WORK REQUIRED
Rewrite everything from the line containing "Image resolution: width=960 pixels, height=540 pixels. I want" down to the line containing "Image resolution: width=384" as a JSON list of strings, one string per line, with blank lines and pictures left out.

DATA UNDER STUDY
↓↓↓

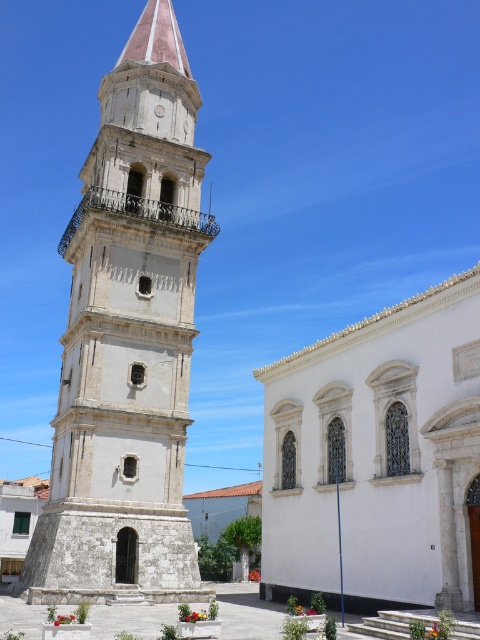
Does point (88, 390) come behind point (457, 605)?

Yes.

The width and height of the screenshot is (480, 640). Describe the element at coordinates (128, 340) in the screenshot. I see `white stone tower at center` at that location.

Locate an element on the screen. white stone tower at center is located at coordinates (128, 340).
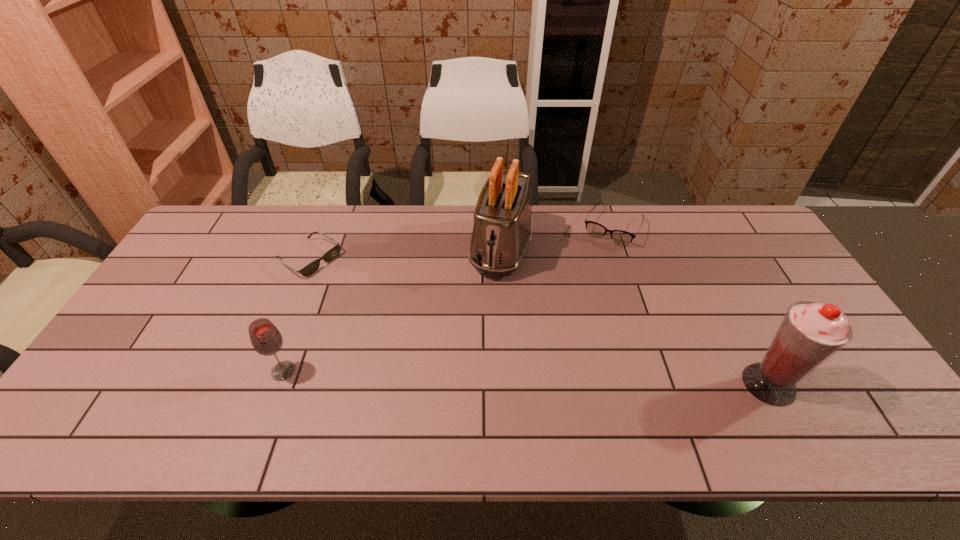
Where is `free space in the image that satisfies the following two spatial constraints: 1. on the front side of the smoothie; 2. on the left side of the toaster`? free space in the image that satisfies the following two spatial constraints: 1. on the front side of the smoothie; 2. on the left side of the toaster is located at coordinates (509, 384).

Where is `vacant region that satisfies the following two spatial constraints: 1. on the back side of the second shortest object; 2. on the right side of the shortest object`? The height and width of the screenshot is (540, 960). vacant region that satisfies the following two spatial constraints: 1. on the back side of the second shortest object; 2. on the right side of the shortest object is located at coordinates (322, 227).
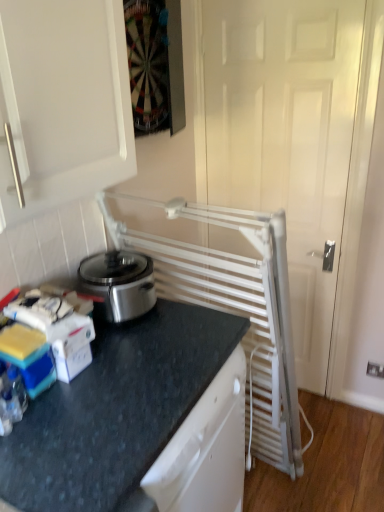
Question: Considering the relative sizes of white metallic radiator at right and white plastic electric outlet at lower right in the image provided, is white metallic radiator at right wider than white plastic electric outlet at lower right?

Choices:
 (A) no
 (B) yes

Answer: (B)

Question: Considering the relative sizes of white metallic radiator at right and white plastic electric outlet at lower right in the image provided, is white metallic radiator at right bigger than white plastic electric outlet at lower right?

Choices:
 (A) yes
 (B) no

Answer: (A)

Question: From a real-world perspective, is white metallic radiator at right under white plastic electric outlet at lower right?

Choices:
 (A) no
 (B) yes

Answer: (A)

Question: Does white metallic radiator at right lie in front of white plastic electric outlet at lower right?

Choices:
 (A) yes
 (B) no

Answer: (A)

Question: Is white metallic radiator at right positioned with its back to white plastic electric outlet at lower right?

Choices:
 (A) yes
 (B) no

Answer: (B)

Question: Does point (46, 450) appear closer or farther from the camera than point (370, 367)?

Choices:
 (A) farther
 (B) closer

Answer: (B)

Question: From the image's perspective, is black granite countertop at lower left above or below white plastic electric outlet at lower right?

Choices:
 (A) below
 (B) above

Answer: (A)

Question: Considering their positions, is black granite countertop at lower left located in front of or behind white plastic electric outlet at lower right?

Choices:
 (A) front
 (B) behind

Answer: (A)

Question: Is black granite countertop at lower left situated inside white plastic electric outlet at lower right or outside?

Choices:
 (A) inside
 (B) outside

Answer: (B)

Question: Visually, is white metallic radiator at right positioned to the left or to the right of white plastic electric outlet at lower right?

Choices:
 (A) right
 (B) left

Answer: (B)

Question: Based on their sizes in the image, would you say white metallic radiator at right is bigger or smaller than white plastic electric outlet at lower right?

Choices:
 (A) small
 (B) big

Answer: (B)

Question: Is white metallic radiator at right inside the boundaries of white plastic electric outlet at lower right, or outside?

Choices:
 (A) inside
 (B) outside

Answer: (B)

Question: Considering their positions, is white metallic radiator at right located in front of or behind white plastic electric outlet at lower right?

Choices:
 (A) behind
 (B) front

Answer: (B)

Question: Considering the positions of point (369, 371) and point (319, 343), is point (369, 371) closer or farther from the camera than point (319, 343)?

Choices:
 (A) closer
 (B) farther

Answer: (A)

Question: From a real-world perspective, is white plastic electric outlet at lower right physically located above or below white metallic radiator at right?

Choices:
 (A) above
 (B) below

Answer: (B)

↑↑↑
↓↓↓

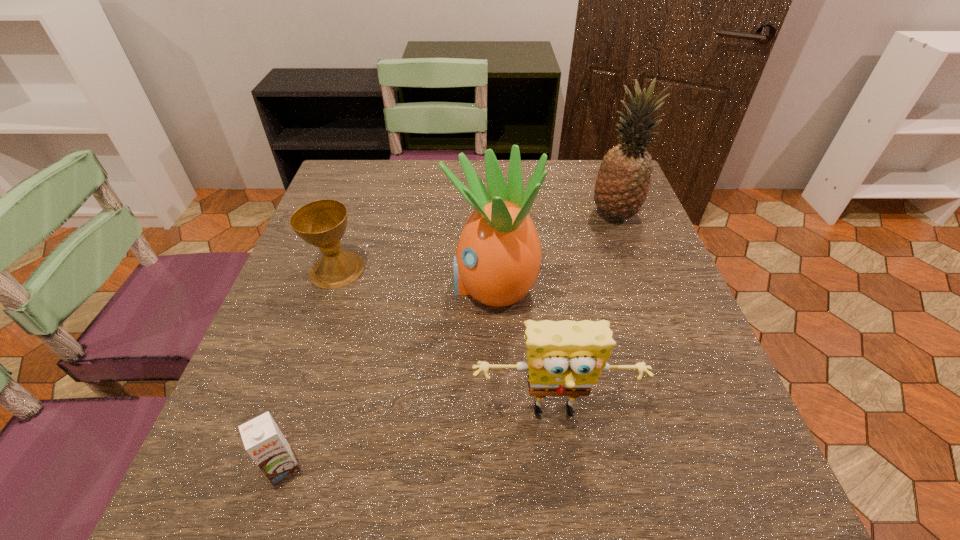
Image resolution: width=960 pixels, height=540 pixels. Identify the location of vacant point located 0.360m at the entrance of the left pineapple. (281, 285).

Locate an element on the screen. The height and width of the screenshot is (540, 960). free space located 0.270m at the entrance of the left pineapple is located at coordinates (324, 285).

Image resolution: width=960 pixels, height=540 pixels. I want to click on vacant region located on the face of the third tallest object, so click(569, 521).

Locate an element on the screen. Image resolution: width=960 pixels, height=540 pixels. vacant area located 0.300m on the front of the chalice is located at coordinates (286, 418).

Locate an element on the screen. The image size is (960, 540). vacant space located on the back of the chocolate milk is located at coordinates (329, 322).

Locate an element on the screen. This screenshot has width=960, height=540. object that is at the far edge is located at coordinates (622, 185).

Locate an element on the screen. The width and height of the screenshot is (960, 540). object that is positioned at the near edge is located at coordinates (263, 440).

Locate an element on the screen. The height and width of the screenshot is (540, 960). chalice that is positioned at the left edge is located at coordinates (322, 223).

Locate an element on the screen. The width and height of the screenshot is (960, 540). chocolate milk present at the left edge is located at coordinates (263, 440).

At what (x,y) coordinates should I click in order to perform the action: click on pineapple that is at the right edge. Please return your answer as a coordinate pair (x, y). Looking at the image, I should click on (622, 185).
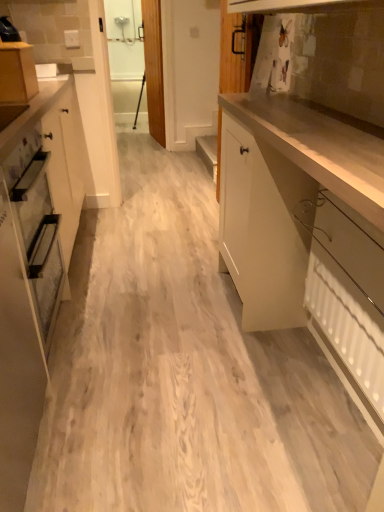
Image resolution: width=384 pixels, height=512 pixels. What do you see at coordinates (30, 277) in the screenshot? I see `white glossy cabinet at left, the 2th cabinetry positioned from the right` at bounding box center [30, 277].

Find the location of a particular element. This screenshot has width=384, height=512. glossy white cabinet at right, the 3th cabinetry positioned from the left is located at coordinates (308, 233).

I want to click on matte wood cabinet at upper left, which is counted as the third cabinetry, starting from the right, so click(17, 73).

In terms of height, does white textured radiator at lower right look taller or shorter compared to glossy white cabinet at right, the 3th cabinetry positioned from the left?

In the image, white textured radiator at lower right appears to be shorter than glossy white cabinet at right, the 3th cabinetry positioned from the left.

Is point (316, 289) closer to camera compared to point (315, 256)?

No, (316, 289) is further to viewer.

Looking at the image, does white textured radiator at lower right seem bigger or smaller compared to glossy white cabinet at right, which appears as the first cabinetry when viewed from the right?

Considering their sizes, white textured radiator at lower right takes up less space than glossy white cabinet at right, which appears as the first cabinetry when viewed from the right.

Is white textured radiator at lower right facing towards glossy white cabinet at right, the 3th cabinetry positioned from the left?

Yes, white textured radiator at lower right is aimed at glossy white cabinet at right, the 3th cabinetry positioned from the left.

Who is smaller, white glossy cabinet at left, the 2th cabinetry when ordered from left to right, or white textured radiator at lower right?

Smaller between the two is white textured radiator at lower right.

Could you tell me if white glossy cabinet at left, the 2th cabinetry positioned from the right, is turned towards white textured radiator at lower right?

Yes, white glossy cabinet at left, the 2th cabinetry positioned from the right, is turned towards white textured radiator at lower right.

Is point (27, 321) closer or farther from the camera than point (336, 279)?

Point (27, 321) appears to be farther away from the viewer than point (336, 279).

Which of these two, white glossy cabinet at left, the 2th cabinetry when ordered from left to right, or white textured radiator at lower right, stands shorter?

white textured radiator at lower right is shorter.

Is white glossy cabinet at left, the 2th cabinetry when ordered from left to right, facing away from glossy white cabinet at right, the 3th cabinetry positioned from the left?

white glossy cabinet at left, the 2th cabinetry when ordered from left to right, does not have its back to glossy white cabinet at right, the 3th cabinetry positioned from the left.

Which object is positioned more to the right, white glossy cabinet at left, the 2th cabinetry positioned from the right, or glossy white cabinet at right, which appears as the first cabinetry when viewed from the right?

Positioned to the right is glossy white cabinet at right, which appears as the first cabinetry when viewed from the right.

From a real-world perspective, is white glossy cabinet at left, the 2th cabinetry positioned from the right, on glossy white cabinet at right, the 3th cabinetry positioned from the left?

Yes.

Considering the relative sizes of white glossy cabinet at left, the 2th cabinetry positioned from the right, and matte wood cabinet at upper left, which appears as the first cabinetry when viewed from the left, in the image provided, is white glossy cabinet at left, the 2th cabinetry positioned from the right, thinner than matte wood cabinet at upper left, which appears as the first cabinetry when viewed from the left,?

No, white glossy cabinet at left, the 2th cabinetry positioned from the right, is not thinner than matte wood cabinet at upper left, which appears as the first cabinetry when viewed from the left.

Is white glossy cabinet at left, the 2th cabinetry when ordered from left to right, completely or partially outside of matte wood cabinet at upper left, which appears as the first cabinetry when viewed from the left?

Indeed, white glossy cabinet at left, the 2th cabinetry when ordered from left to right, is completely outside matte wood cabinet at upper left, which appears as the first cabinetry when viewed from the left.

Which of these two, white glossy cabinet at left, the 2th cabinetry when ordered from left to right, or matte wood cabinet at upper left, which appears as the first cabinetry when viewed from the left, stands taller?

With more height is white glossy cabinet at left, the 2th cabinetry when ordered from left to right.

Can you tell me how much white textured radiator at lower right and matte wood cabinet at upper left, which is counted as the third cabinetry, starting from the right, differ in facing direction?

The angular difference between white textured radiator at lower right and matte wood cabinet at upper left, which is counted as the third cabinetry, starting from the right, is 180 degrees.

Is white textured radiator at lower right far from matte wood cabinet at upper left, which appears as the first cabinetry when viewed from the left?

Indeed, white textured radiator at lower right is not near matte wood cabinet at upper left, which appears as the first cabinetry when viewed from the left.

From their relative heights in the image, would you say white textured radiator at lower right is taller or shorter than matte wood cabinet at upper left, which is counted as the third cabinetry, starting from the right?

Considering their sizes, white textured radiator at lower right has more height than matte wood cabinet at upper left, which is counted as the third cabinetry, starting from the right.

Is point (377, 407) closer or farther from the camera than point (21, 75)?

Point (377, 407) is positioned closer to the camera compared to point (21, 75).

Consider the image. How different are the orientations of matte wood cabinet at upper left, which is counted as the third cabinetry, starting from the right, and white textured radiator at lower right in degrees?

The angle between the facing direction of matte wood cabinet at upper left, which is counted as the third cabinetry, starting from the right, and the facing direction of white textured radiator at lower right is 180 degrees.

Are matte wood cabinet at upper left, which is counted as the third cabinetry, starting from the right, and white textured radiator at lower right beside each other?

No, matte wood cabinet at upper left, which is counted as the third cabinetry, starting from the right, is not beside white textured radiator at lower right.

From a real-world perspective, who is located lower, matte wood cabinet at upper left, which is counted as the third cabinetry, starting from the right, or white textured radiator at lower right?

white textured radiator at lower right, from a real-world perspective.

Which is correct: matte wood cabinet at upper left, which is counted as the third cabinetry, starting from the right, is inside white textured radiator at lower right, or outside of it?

↑↑↑
↓↓↓

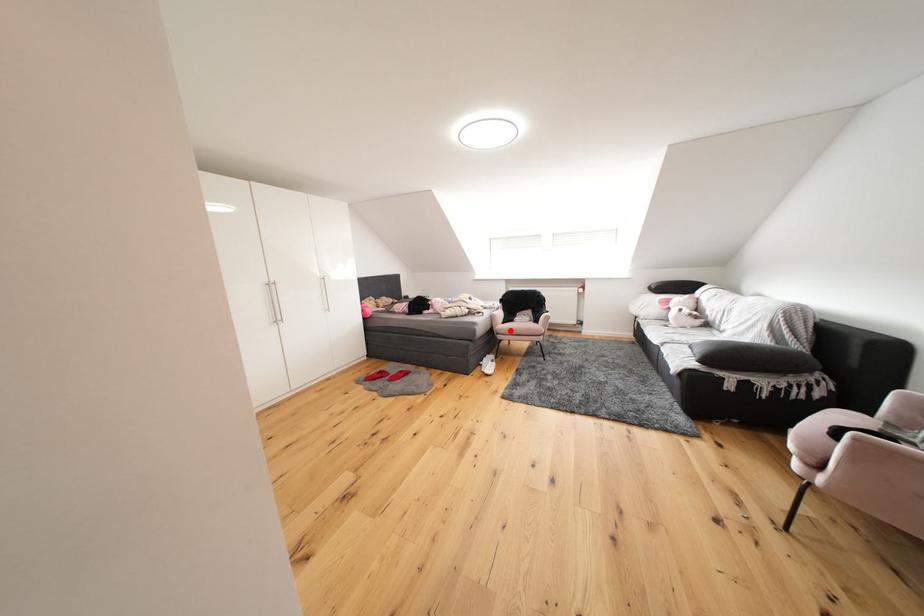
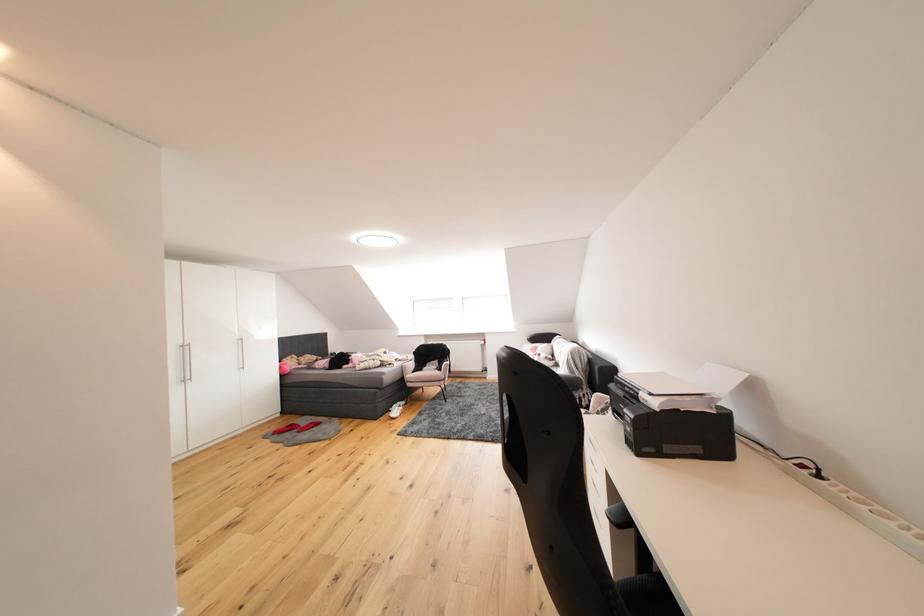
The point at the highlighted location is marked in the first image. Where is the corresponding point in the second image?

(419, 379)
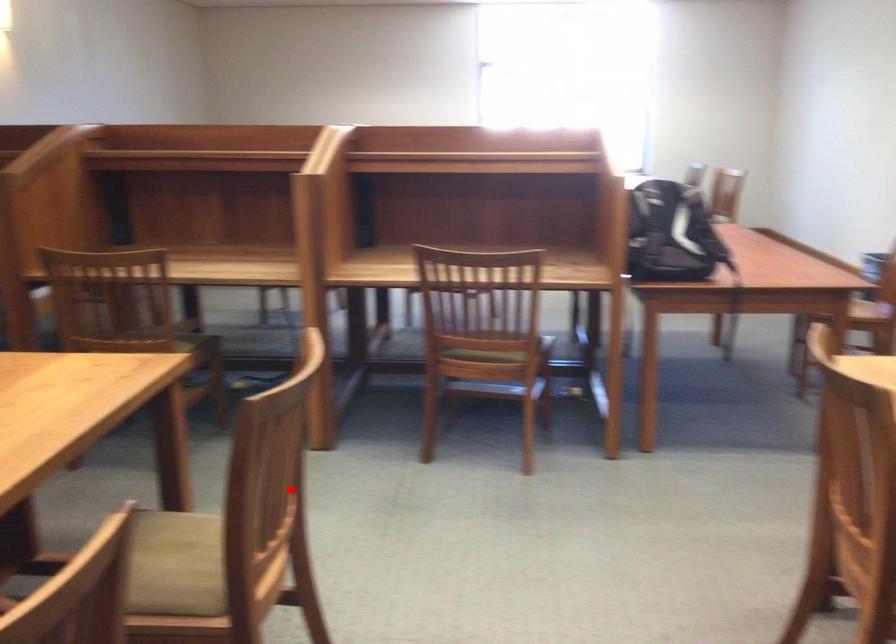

↑↑↑

THE ANSWER
[
  "Image resolution: width=960 pixels, height=540 pixels. I want to click on vacant region located on the face of the third tallest object, so click(569, 521).",
  "Locate an element on the screen. Image resolution: width=960 pixels, height=540 pixels. vacant area located 0.300m on the front of the chalice is located at coordinates (286, 418).",
  "Locate an element on the screen. The image size is (960, 540). vacant space located on the back of the chocolate milk is located at coordinates (329, 322).",
  "Locate an element on the screen. This screenshot has width=960, height=540. object that is at the far edge is located at coordinates (622, 185).",
  "Locate an element on the screen. The width and height of the screenshot is (960, 540). object that is positioned at the near edge is located at coordinates (263, 440).",
  "Locate an element on the screen. The height and width of the screenshot is (540, 960). chalice that is positioned at the left edge is located at coordinates (322, 223).",
  "Locate an element on the screen. The width and height of the screenshot is (960, 540). chocolate milk present at the left edge is located at coordinates (263, 440).",
  "At what (x,y) coordinates should I click in order to perform the action: click on pineapple that is at the right edge. Please return your answer as a coordinate pair (x, y). Looking at the image, I should click on (622, 185).",
  "Image resolution: width=384 pixels, height=512 pixels. What do you see at coordinates (30, 277) in the screenshot? I see `white glossy cabinet at left, the 2th cabinetry positioned from the right` at bounding box center [30, 277]."
]